— Start of GIVEN DATA —

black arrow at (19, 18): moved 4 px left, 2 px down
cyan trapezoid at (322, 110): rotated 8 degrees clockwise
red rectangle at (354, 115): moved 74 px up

— End of GIVEN DATA —
— Start of GIVEN DATA —

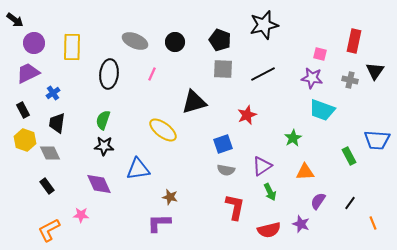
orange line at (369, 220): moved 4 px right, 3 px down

— End of GIVEN DATA —
— Start of GIVEN DATA —

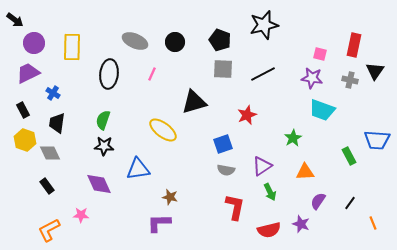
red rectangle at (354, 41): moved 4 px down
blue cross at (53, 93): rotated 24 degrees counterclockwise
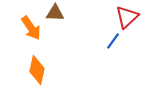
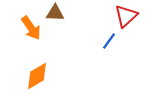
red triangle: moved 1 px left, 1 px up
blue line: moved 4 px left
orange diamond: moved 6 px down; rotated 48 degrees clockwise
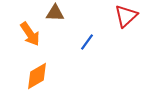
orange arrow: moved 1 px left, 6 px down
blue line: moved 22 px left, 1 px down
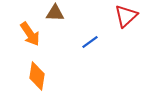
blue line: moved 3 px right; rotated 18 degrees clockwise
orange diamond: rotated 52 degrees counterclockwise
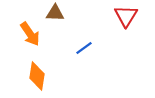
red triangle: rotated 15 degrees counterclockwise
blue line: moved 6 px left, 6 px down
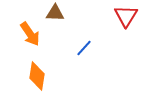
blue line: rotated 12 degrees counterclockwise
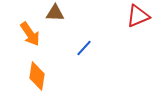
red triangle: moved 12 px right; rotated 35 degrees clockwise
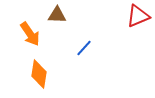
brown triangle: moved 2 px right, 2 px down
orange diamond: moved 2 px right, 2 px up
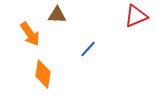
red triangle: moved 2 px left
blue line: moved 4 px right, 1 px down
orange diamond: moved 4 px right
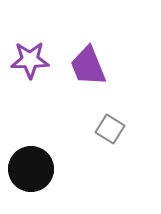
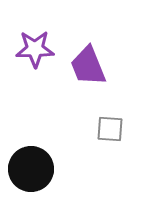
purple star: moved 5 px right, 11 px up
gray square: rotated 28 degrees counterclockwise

— End of GIVEN DATA —

YOUR GOAL: Reproduce, line for line, the stretch of the data above from the line containing "red triangle: moved 2 px left" through the line containing "gray square: rotated", omitting the pictures.

THE OUTPUT:
red triangle: moved 2 px left
blue line: moved 4 px right, 1 px down
orange diamond: moved 4 px right
purple star: moved 5 px right, 11 px up
gray square: rotated 28 degrees counterclockwise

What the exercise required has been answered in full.